(Image change detection data)
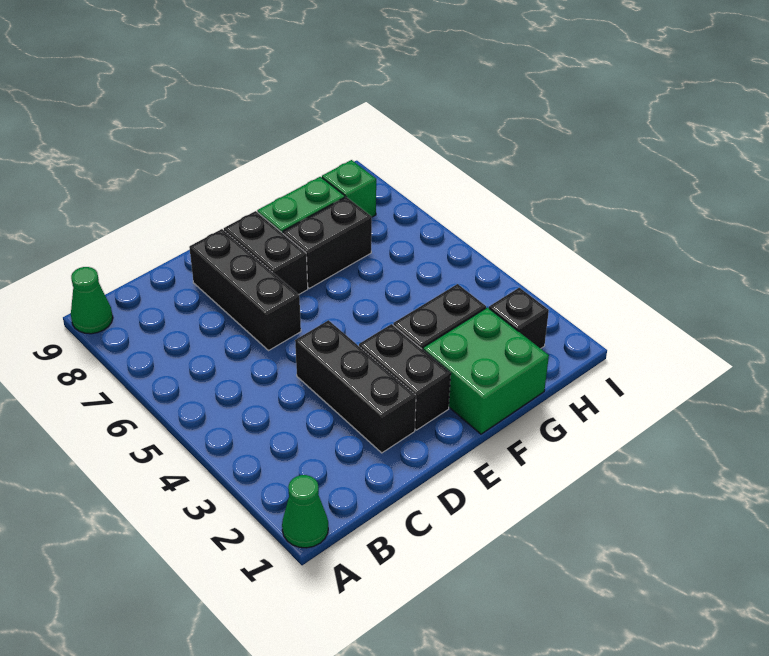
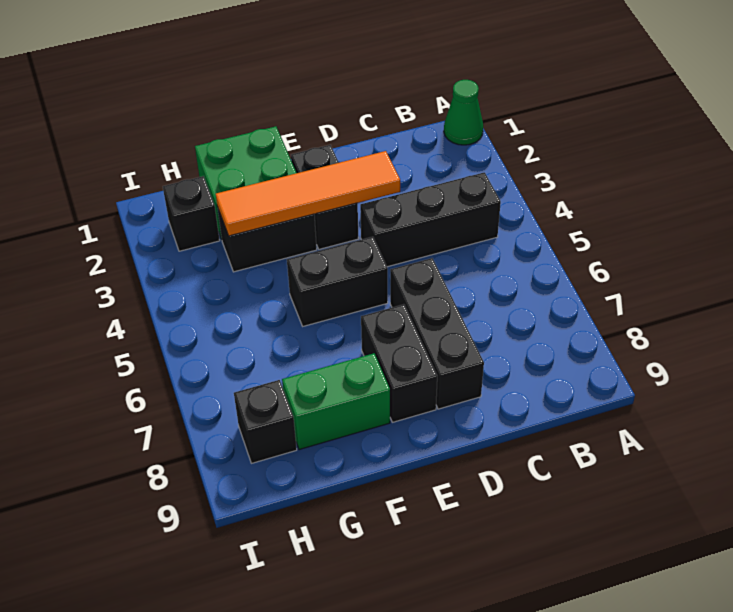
green cone A9 level 1 -> none
black brick D2:D4 level 1 -> black brick B4:D4 level 1
none -> orange tile D3:G3 level 2
black brick F7:G7 level 1 -> black brick E5:F5 level 1
green brick H8 level 1 -> black brick H8 level 1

• Problem to work on
Lines containing the word "green" are to be located in the entries and copied.

• Solution to the exercise
green cone A9 level 1 -> none
green brick H8 level 1 -> black brick H8 level 1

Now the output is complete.